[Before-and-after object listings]
──────────────────────────────

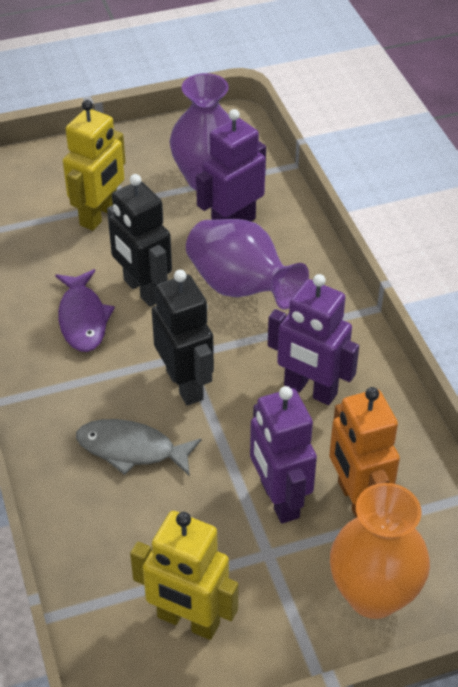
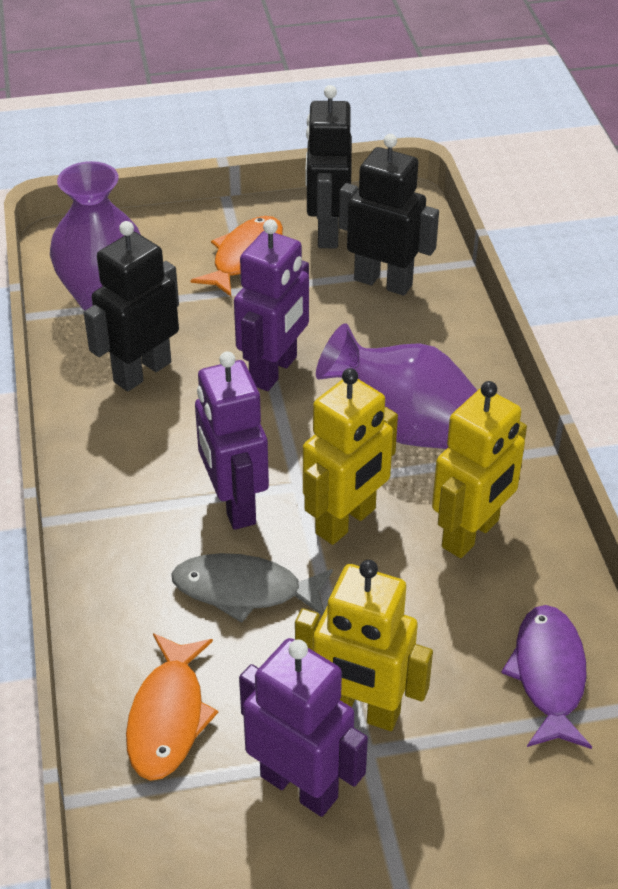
black robot: 2 -> 3
orange fish: 0 -> 2
orange robot: 1 -> 0
orange vase: 1 -> 0
yellow robot: 2 -> 3

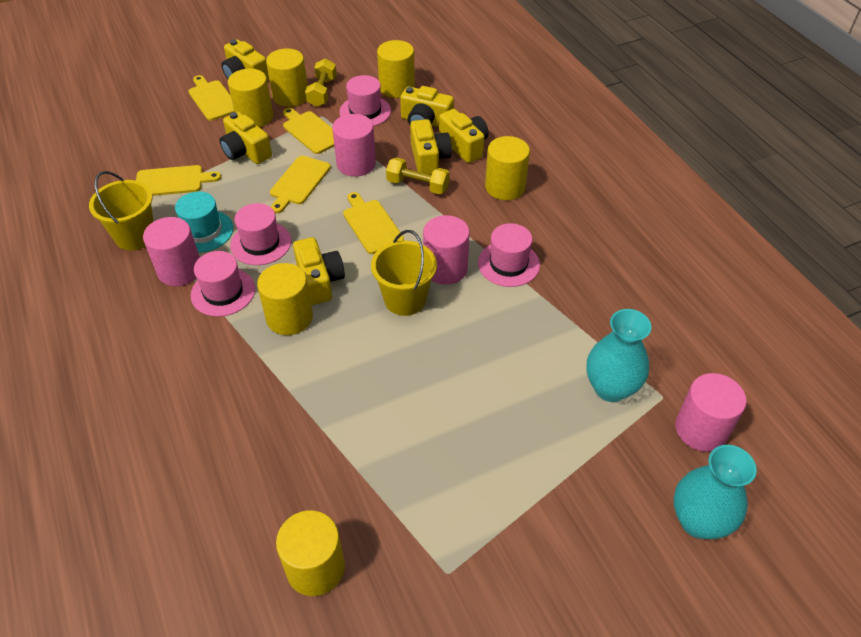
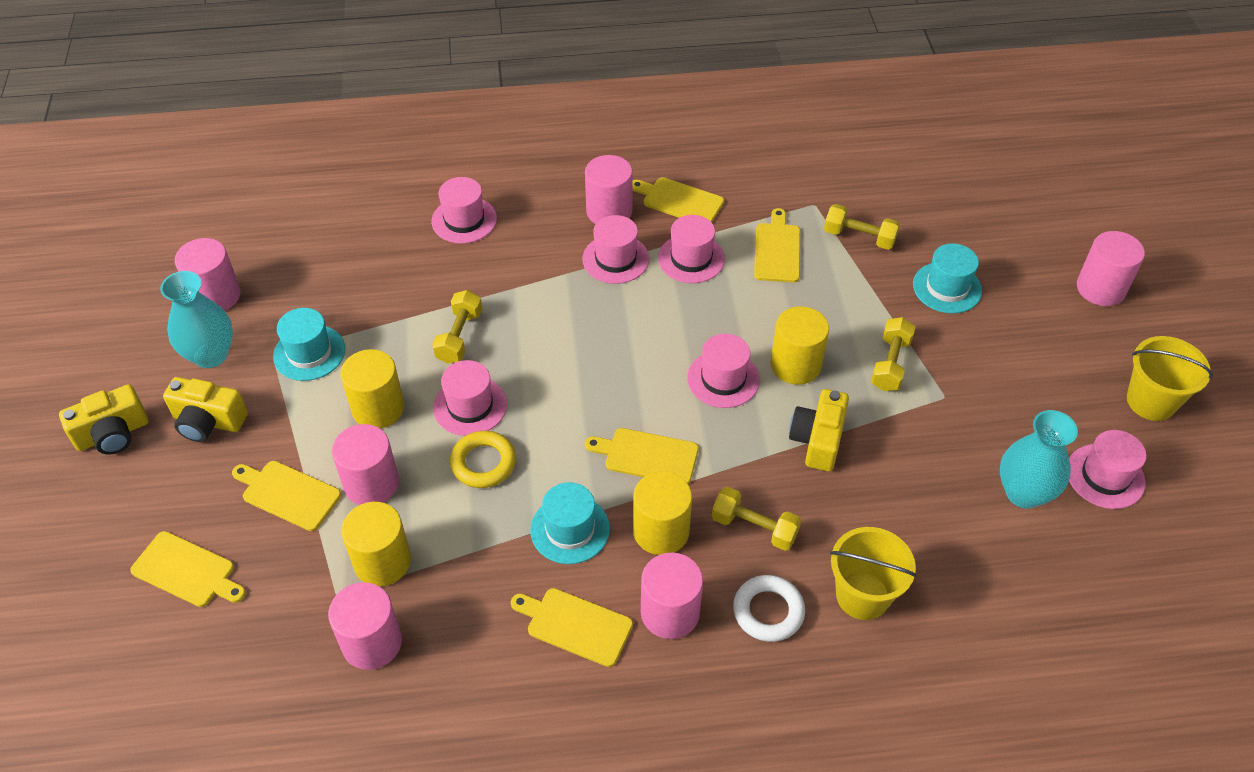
pink cylinder: 4 -> 6
pink hat: 4 -> 6
turquoise hat: 1 -> 3
white ring: 0 -> 1
yellow camera: 6 -> 3
yellow cutting board: 5 -> 6
yellow cylinder: 6 -> 4
yellow dumbbell: 2 -> 4
yellow ring: 0 -> 1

──────────────────────────────

Your task: For this exercise, retype the data above exactly and skip every image.

The answer:
black robot: 2 -> 3
orange fish: 0 -> 2
orange robot: 1 -> 0
orange vase: 1 -> 0
yellow robot: 2 -> 3

pink cylinder: 4 -> 6
pink hat: 4 -> 6
turquoise hat: 1 -> 3
white ring: 0 -> 1
yellow camera: 6 -> 3
yellow cutting board: 5 -> 6
yellow cylinder: 6 -> 4
yellow dumbbell: 2 -> 4
yellow ring: 0 -> 1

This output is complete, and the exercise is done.